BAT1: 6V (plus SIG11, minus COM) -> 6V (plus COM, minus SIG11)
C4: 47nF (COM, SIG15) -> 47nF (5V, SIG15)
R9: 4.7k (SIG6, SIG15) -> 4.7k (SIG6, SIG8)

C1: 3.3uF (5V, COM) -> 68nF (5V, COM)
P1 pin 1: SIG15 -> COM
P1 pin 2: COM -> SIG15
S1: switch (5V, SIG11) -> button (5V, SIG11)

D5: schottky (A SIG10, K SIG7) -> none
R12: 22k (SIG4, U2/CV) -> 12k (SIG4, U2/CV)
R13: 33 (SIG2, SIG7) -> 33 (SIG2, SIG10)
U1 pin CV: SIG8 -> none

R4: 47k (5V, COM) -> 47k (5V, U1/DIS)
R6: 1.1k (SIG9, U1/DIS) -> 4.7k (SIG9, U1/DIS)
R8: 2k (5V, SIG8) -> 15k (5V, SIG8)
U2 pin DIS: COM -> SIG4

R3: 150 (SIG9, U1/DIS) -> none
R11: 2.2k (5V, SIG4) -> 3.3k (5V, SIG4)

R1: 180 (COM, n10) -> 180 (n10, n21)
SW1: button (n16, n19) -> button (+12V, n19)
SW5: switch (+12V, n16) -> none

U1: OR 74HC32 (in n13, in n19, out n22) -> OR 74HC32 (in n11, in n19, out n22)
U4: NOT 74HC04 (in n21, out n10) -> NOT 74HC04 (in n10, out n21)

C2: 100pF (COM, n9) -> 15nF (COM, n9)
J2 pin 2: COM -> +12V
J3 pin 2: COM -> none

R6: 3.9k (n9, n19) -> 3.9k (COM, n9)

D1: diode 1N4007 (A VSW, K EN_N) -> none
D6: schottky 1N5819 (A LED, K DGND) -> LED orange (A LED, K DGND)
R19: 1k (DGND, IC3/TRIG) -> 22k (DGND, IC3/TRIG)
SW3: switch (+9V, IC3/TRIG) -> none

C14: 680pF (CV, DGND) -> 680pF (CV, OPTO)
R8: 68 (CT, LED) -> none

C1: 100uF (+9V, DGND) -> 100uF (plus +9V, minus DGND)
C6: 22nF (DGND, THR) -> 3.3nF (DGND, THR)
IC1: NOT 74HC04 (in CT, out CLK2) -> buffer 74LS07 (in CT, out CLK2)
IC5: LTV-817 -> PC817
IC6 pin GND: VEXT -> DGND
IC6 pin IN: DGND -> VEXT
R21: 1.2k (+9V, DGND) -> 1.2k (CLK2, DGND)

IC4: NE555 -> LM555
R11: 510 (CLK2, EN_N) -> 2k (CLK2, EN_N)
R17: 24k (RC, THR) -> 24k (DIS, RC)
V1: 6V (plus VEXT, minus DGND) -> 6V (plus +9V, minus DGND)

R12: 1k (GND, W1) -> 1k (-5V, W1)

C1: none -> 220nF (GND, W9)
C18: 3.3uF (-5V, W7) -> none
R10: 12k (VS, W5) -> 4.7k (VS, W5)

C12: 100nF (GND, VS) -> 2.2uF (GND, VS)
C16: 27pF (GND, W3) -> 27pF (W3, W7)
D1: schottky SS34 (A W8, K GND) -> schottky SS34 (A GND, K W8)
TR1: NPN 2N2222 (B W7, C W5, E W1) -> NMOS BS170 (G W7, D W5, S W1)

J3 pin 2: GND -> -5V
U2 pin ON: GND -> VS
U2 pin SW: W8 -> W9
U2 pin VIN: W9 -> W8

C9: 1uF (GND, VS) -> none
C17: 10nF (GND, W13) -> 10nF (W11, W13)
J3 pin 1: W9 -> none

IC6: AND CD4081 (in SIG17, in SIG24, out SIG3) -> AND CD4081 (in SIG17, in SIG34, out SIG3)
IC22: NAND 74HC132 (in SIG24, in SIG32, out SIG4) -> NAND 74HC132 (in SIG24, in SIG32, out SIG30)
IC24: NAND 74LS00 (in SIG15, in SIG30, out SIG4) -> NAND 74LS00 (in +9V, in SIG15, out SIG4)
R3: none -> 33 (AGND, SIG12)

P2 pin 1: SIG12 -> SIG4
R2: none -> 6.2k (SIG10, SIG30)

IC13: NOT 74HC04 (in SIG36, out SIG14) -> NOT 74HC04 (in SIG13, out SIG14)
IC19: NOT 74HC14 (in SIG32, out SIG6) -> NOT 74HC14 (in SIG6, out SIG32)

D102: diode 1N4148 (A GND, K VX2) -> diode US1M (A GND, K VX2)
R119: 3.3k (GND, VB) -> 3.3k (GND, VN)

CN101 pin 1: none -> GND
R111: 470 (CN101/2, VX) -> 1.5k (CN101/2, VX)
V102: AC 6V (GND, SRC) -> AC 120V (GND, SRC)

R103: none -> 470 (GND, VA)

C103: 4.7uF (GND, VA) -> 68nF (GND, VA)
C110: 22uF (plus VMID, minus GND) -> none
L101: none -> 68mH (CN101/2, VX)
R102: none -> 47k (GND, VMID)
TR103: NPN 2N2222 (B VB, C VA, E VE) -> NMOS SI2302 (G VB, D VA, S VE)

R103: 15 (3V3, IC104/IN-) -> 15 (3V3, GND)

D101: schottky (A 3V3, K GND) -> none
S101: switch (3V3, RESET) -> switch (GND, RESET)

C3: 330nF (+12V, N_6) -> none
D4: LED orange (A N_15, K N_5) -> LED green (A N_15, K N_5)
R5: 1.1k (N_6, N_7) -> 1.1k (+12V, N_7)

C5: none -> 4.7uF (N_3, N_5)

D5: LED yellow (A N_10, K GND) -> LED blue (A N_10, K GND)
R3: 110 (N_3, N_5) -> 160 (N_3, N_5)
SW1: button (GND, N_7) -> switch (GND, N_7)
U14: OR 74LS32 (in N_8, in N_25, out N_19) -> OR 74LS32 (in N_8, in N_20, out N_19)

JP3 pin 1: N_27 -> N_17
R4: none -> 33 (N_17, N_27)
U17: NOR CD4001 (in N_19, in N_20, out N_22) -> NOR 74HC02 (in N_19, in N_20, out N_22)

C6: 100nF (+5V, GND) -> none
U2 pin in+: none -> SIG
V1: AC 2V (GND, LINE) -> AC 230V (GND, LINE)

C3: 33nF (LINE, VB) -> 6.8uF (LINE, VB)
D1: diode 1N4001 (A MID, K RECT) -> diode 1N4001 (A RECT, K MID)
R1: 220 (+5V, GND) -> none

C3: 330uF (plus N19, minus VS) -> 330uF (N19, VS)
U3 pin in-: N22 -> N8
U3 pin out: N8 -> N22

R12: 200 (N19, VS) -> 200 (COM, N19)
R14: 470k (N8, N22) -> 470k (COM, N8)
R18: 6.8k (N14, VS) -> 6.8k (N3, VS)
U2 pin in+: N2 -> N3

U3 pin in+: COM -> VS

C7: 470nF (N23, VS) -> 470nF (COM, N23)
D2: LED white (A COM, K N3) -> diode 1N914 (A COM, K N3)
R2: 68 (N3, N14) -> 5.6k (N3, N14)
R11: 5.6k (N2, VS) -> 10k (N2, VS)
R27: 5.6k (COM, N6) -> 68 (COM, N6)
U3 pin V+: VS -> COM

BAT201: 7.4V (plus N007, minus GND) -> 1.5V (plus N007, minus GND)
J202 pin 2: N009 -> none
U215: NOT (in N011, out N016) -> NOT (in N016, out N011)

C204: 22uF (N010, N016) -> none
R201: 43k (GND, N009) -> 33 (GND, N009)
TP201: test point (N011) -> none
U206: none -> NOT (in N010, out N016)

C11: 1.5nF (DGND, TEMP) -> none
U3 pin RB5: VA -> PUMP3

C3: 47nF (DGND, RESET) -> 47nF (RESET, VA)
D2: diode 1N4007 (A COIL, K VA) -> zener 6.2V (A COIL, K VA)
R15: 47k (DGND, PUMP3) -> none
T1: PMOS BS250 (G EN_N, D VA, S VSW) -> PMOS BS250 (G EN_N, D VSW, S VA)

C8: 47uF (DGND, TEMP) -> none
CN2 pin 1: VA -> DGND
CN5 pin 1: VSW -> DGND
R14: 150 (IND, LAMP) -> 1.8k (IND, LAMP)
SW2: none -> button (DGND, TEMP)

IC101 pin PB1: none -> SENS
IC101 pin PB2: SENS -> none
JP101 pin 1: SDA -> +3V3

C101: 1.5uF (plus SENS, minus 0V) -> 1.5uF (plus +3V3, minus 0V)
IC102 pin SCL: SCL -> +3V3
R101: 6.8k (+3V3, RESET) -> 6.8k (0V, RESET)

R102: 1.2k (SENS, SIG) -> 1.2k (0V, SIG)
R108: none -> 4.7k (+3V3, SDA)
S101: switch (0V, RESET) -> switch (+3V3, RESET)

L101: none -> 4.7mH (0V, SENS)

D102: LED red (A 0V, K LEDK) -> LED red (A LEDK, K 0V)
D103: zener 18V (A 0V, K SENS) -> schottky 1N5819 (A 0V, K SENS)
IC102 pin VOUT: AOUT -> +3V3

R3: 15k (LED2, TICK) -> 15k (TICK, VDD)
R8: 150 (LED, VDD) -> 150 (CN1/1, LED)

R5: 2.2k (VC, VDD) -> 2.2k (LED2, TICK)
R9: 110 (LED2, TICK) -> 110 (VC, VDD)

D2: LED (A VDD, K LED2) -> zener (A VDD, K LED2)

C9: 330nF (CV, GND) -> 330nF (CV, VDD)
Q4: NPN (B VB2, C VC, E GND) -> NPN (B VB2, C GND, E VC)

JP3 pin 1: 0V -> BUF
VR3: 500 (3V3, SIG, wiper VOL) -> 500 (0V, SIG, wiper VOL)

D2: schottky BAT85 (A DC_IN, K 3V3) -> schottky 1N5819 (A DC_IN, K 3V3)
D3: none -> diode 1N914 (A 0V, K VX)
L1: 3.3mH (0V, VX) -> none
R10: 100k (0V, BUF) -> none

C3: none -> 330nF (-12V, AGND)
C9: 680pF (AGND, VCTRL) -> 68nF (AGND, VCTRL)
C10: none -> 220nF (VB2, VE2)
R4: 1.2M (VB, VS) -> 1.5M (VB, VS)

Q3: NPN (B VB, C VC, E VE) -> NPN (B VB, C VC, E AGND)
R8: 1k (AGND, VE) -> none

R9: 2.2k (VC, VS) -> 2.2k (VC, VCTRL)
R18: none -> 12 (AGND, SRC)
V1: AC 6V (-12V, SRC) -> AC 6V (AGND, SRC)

» Task details: Quote the data above from the line containing "R6: 3.9k (n9, n19) -> 3.9k (COM, n9)" to the line containing "IC6 pin IN: DGND -> VEXT", inclusive, and stop.

» Reply to the exercise:
R6: 3.9k (n9, n19) -> 3.9k (COM, n9)

D1: diode 1N4007 (A VSW, K EN_N) -> none
D6: schottky 1N5819 (A LED, K DGND) -> LED orange (A LED, K DGND)
R19: 1k (DGND, IC3/TRIG) -> 22k (DGND, IC3/TRIG)
SW3: switch (+9V, IC3/TRIG) -> none

C14: 680pF (CV, DGND) -> 680pF (CV, OPTO)
R8: 68 (CT, LED) -> none

C1: 100uF (+9V, DGND) -> 100uF (plus +9V, minus DGND)
C6: 22nF (DGND, THR) -> 3.3nF (DGND, THR)
IC1: NOT 74HC04 (in CT, out CLK2) -> buffer 74LS07 (in CT, out CLK2)
IC5: LTV-817 -> PC817
IC6 pin GND: VEXT -> DGND
IC6 pin IN: DGND -> VEXT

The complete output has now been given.